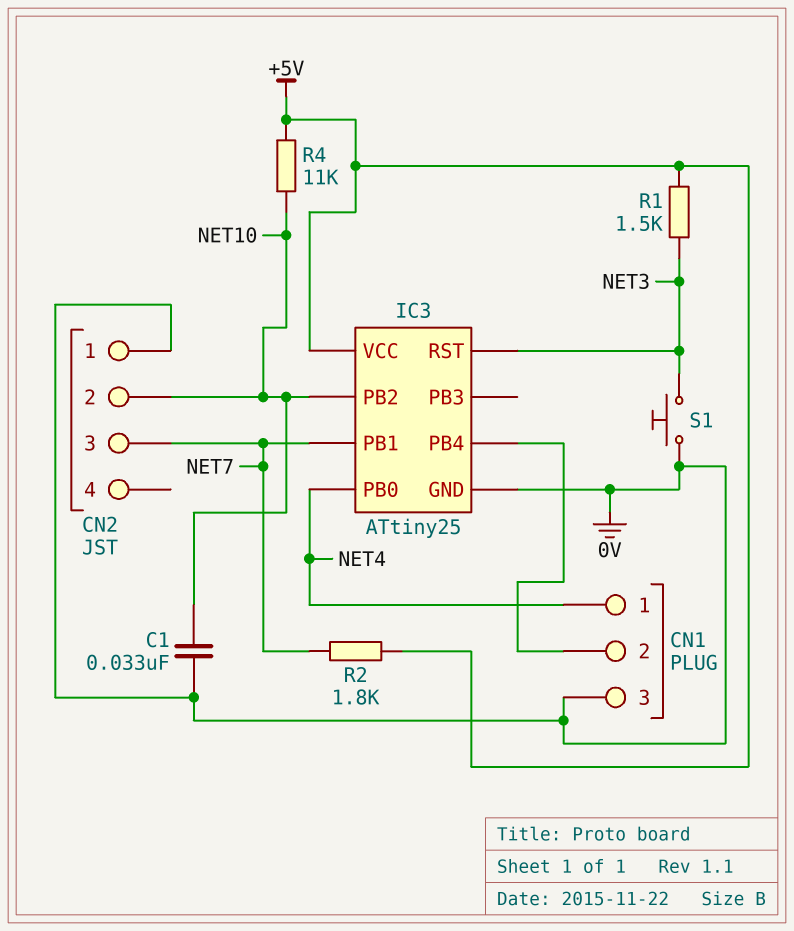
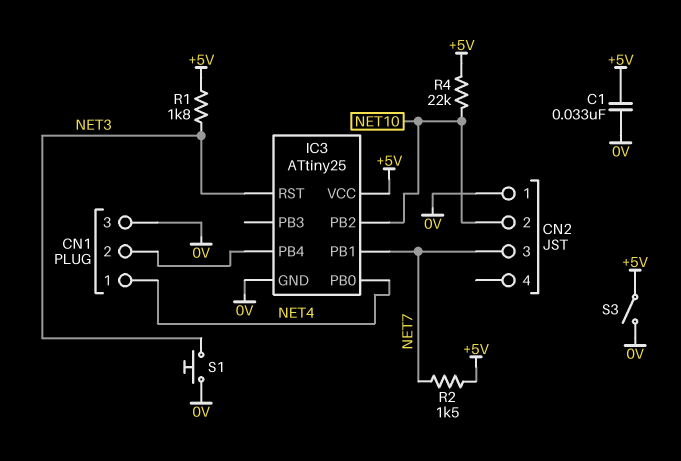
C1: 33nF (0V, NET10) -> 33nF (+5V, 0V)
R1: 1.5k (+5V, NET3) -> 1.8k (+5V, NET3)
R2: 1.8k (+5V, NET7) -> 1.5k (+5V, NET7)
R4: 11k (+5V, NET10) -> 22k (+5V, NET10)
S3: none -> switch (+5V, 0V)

+---+

Please copy the data above exactly; the pictures do not belong in the copy.

Result for this task:
C1: 33nF (0V, NET10) -> 33nF (+5V, 0V)
R1: 1.5k (+5V, NET3) -> 1.8k (+5V, NET3)
R2: 1.8k (+5V, NET7) -> 1.5k (+5V, NET7)
R4: 11k (+5V, NET10) -> 22k (+5V, NET10)
S3: none -> switch (+5V, 0V)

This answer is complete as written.